Object correspondence data
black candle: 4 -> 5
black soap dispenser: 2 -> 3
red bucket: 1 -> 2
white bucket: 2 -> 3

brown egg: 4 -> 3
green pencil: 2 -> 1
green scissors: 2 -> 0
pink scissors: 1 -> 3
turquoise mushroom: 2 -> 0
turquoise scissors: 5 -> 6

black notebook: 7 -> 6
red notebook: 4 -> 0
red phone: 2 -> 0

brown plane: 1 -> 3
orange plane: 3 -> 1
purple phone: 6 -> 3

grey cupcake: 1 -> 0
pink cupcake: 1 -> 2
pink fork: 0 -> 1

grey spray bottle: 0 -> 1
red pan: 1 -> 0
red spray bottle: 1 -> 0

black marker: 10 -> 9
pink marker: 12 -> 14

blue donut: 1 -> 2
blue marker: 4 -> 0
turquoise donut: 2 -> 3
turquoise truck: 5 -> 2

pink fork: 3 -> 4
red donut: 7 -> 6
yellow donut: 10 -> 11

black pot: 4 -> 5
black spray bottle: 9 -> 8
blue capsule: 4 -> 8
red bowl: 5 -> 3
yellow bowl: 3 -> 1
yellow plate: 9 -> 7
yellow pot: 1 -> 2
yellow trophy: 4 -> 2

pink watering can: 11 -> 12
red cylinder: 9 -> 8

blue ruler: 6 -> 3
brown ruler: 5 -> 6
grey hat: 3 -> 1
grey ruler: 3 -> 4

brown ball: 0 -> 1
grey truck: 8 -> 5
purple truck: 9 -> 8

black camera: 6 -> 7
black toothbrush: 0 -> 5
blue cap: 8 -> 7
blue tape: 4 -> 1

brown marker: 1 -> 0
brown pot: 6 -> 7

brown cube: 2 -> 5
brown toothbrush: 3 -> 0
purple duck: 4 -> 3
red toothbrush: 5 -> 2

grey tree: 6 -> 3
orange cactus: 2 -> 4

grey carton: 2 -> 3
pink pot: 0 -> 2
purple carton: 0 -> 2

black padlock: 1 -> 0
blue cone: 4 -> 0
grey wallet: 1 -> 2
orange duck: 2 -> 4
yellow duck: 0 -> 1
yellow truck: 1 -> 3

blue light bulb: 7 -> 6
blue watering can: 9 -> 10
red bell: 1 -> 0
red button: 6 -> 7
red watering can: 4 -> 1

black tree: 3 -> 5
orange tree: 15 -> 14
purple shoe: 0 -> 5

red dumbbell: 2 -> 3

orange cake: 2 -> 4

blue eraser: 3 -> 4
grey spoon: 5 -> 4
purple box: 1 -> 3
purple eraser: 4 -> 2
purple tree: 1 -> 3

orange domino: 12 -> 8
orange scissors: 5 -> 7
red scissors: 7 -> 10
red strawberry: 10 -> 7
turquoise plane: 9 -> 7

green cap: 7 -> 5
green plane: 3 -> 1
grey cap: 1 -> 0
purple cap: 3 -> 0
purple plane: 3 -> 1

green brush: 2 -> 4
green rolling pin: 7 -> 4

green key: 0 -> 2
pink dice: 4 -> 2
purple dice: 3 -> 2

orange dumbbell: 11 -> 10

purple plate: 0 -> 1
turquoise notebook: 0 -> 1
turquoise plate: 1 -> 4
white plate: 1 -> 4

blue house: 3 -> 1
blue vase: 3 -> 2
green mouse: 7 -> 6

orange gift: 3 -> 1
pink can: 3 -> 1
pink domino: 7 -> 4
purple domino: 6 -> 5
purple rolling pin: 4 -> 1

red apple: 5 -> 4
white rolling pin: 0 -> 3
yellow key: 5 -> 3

== Task to complete ==
Find the lines above with the word "rolling". Copy them out.

== Task result ==
green rolling pin: 7 -> 4
purple rolling pin: 4 -> 1
white rolling pin: 0 -> 3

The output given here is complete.